§ To do
In your copy, reproduce the entries exactly as they are, minus the images.

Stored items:
————————
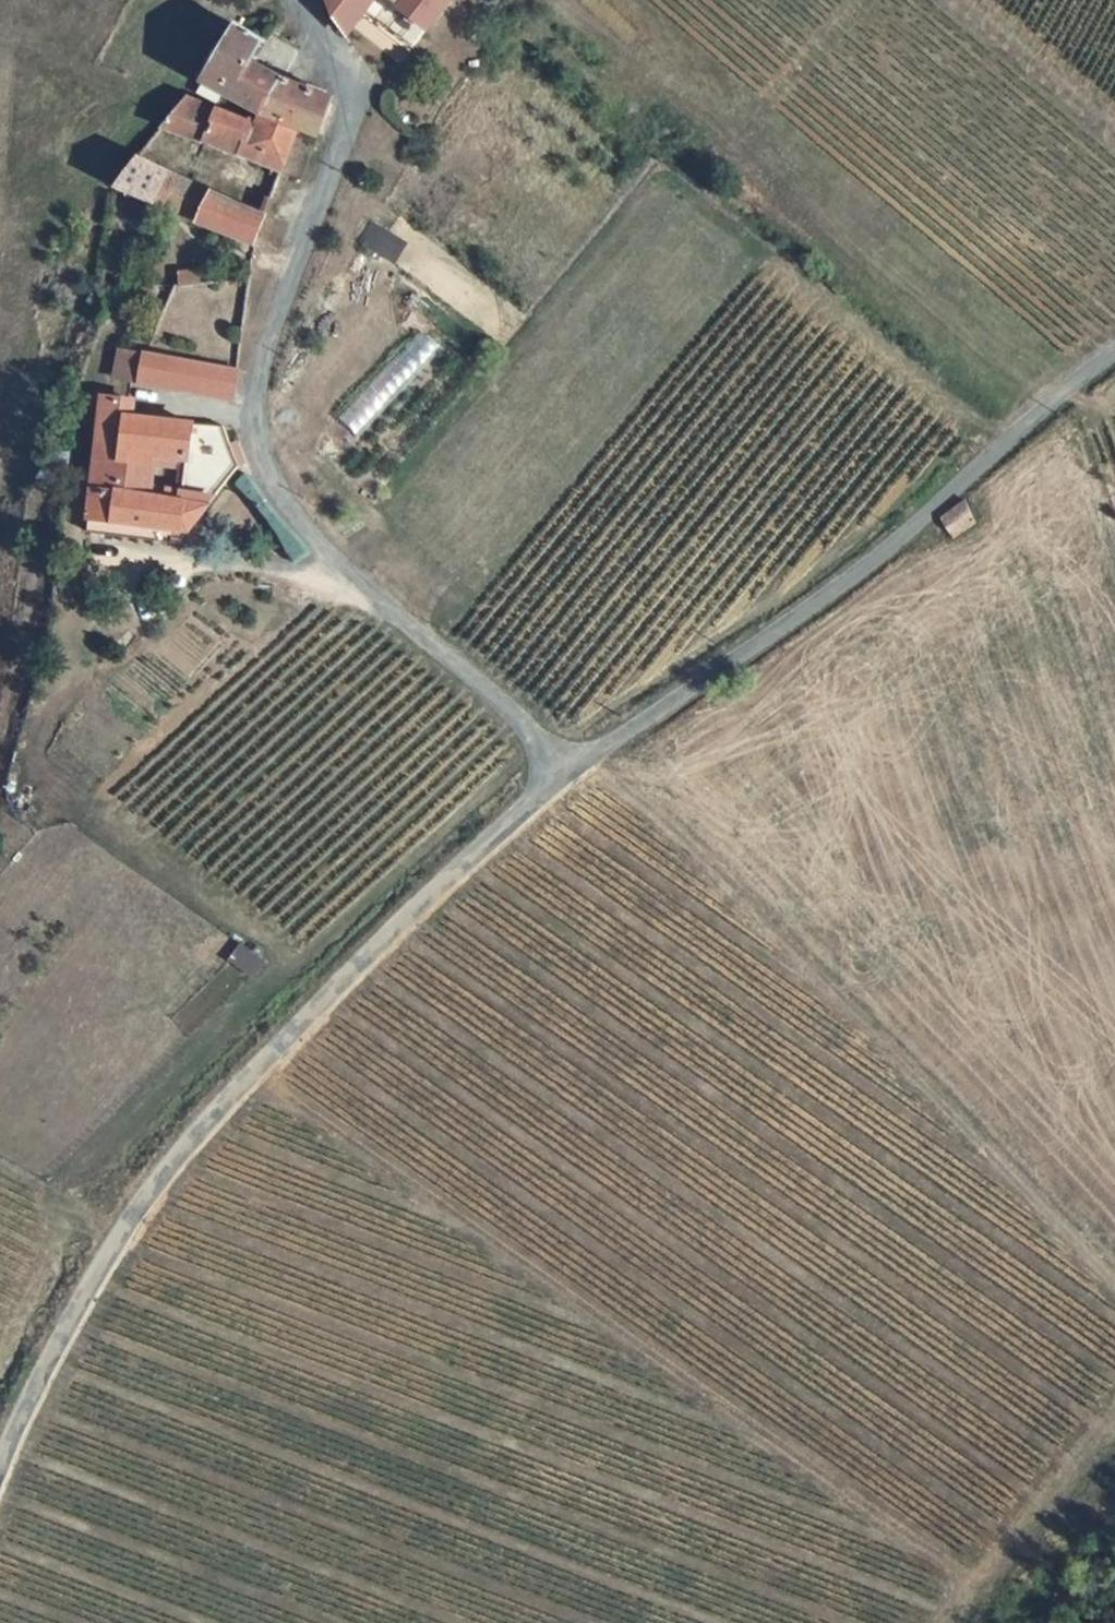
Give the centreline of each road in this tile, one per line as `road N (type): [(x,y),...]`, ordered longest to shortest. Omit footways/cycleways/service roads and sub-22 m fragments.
road 1 (unclassified): [(567,765),(318,547),(270,483),(254,440),(259,376),(351,104),(340,63),(297,0)]
road 2 (unclassified): [(567,765),(228,1103),(123,1230),(49,1365),(0,1477)]
road 3 (track): [(261,1069),(976,1585)]
road 4 (track): [(1114,1276),(600,748)]
road 5 (unclassified): [(1114,352),(885,552),(567,765)]
road 6 (track): [(1044,410),(778,191),(565,0)]
road 7 (track): [(943,1622),(1114,1419)]

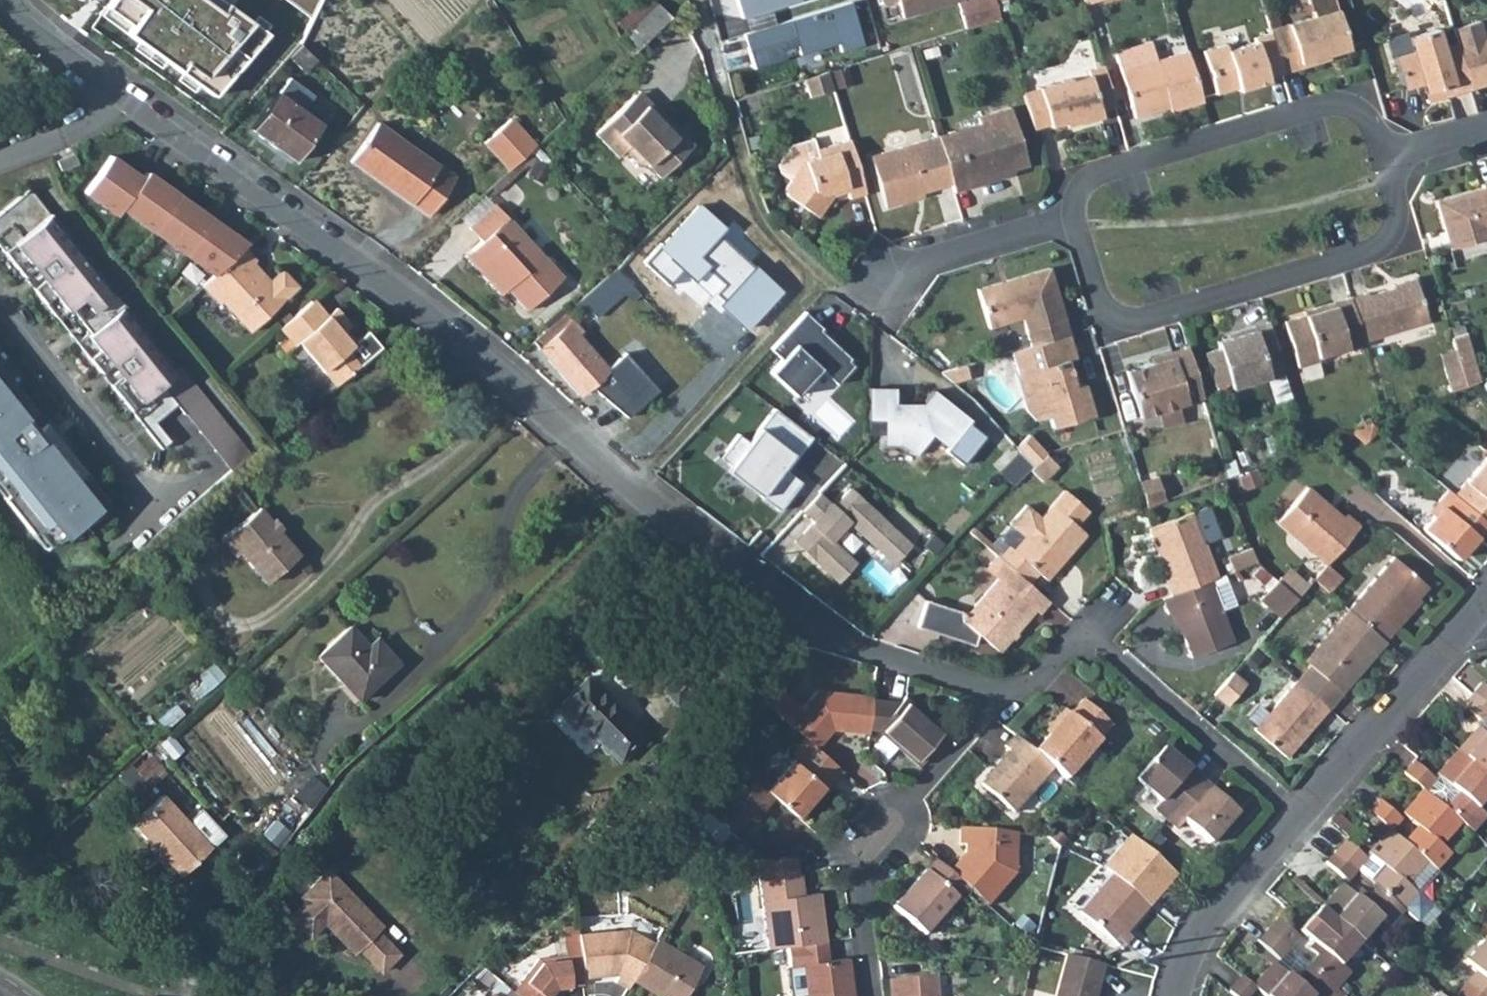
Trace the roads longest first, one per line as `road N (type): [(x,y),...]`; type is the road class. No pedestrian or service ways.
road 1 (residential): [(123,94),(388,286),(814,627),(998,695)]
road 2 (residential): [(1400,158),(1393,243),(1134,322),(1096,297),(1072,214)]
road 3 (residential): [(1072,214),(1081,176),(1350,101),(1400,158)]
road 4 (residential): [(875,995),(864,865),(994,713),(998,695)]
road 5 (residential): [(1298,817),(1481,607)]
road 6 (residential): [(1089,638),(1298,817)]
road 7 (residential): [(0,299),(146,500)]
road 8 (residential): [(1177,995),(1183,966),(1215,913),(1298,817)]
road 9 (residential): [(876,294),(905,260),(1072,214)]
road 10 (residential): [(123,94),(0,179)]

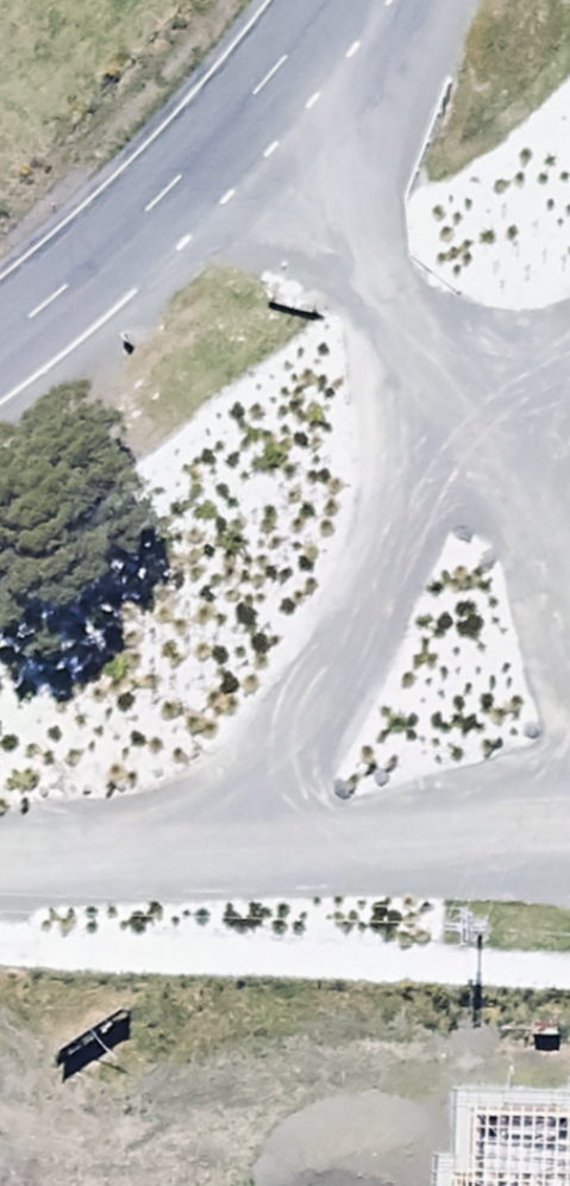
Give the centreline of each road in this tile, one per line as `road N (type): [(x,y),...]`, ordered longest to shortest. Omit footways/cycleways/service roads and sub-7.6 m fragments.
road 1 (track): [(413,0),(348,289),(526,676),(569,705)]
road 2 (track): [(0,845),(569,885)]
road 3 (tertiary): [(344,0),(261,137),(50,334),(0,365)]

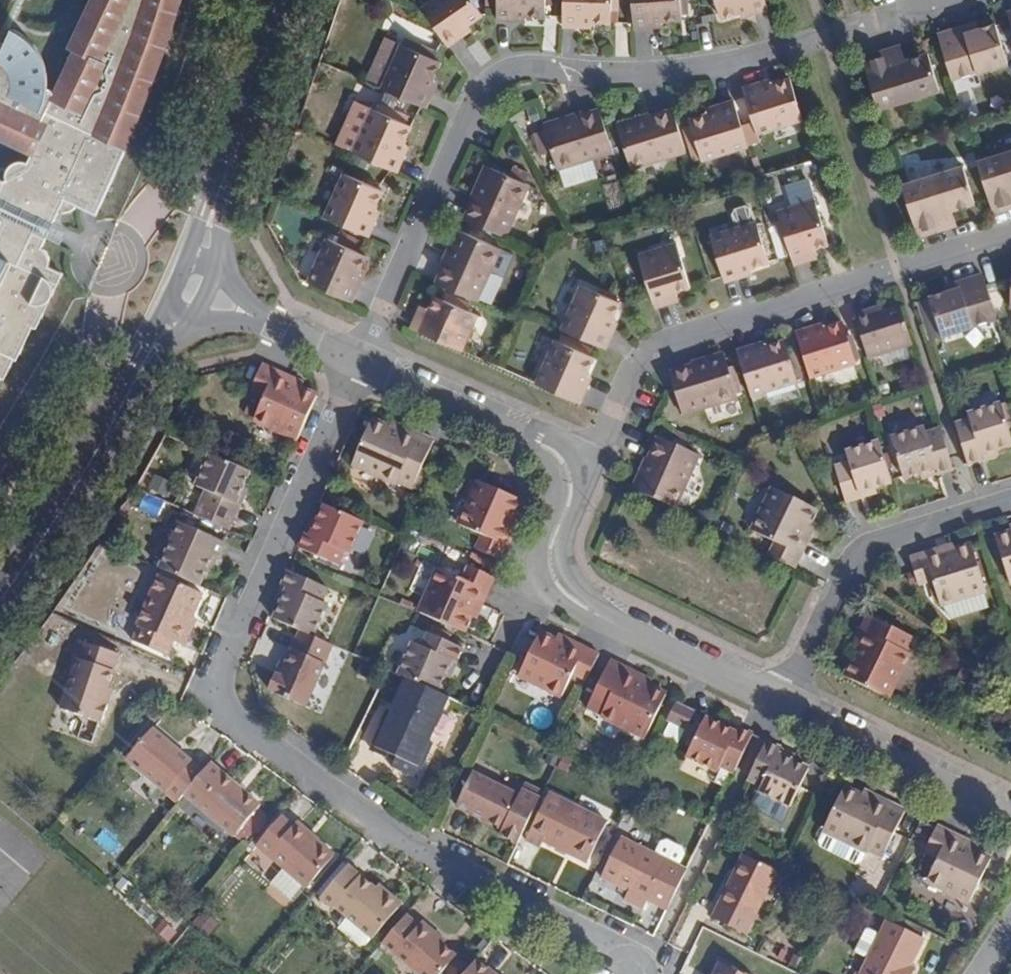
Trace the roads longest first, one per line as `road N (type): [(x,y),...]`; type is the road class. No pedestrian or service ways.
road 1 (residential): [(358,363),(219,674),(224,707),(423,854),(592,936),(617,973)]
road 2 (residential): [(948,0),(679,70),(530,66),(499,76),(475,103),(358,363)]
road 3 (residential): [(1010,233),(650,347),(595,443),(575,458)]
road 4 (residential): [(195,292),(0,594)]
road 5 (residential): [(783,704),(860,549),(1010,500)]
road 6 (residential): [(288,0),(195,292)]
road 7 (residential): [(783,704),(1010,819)]
road 8 (residential): [(592,612),(783,704)]
road 9 (residential): [(195,292),(358,363)]
road 10 (residential): [(358,363),(517,435)]
road 11 (residential): [(554,469),(541,577),(562,598),(592,612)]
road 12 (residential): [(592,612),(562,560),(583,481),(575,458)]

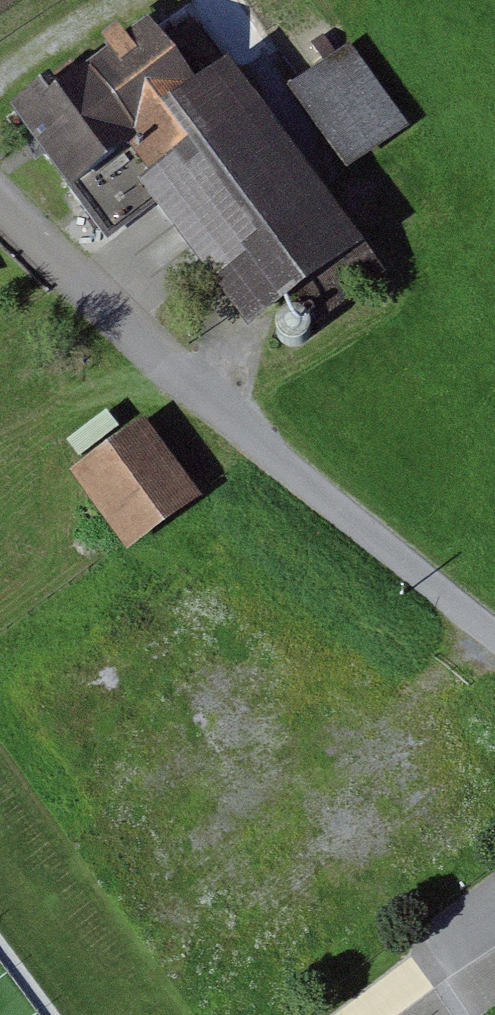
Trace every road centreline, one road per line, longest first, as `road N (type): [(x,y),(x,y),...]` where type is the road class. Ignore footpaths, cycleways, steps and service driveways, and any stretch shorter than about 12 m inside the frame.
————————
§ Final answer
Give the centreline of each road in this tile, one per line as `road N (type): [(x,y),...]`, ordered longest to shortest. Omit footways/cycleways/service roads and sub-22 m fragments.
road 1 (unclassified): [(567,765),(318,547),(270,483),(254,440),(259,376),(351,104),(340,63),(297,0)]
road 2 (unclassified): [(567,765),(228,1103),(123,1230),(49,1365),(0,1477)]
road 3 (track): [(261,1069),(976,1585)]
road 4 (track): [(1114,1276),(600,748)]
road 5 (unclassified): [(1114,352),(885,552),(567,765)]
road 6 (track): [(1044,410),(778,191),(565,0)]
road 7 (track): [(943,1622),(1114,1419)]

Trace the roads longest first, one per line as `road N (type): [(x,y),...]`; type is the road class. No pedestrian or service ways.
road 1 (residential): [(123,94),(388,286),(814,627),(998,695)]
road 2 (residential): [(1400,158),(1393,243),(1134,322),(1096,297),(1072,214)]
road 3 (residential): [(1072,214),(1081,176),(1350,101),(1400,158)]
road 4 (residential): [(875,995),(864,865),(994,713),(998,695)]
road 5 (residential): [(1298,817),(1481,607)]
road 6 (residential): [(1089,638),(1298,817)]
road 7 (residential): [(0,299),(146,500)]
road 8 (residential): [(1177,995),(1183,966),(1215,913),(1298,817)]
road 9 (residential): [(876,294),(905,260),(1072,214)]
road 10 (residential): [(123,94),(0,179)]

Give the centreline of each road in this tile, one per line as `road N (type): [(x,y),...]`, ordered longest to shortest. Omit footways/cycleways/service roads and sub-7.6 m fragments.
road 1 (track): [(413,0),(348,289),(526,676),(569,705)]
road 2 (track): [(0,845),(569,885)]
road 3 (tertiary): [(344,0),(261,137),(50,334),(0,365)]

Trace the roads longest first, one per line as `road N (type): [(x,y),...]`; type is the road class. No pedestrian or service ways.
road 1 (residential): [(358,363),(219,674),(224,707),(423,854),(592,936),(617,973)]
road 2 (residential): [(948,0),(679,70),(530,66),(499,76),(475,103),(358,363)]
road 3 (residential): [(1010,233),(650,347),(595,443),(575,458)]
road 4 (residential): [(195,292),(0,594)]
road 5 (residential): [(783,704),(860,549),(1010,500)]
road 6 (residential): [(288,0),(195,292)]
road 7 (residential): [(783,704),(1010,819)]
road 8 (residential): [(592,612),(783,704)]
road 9 (residential): [(195,292),(358,363)]
road 10 (residential): [(358,363),(517,435)]
road 11 (residential): [(554,469),(541,577),(562,598),(592,612)]
road 12 (residential): [(592,612),(562,560),(583,481),(575,458)]

Trace every road centreline, one road per line, longest first, as `road N (type): [(x,y),(x,y),...]` where type is the road class. Ignore footpaths, cycleways, steps and service driveways, and any stretch shorter than about 12 m inside the frame.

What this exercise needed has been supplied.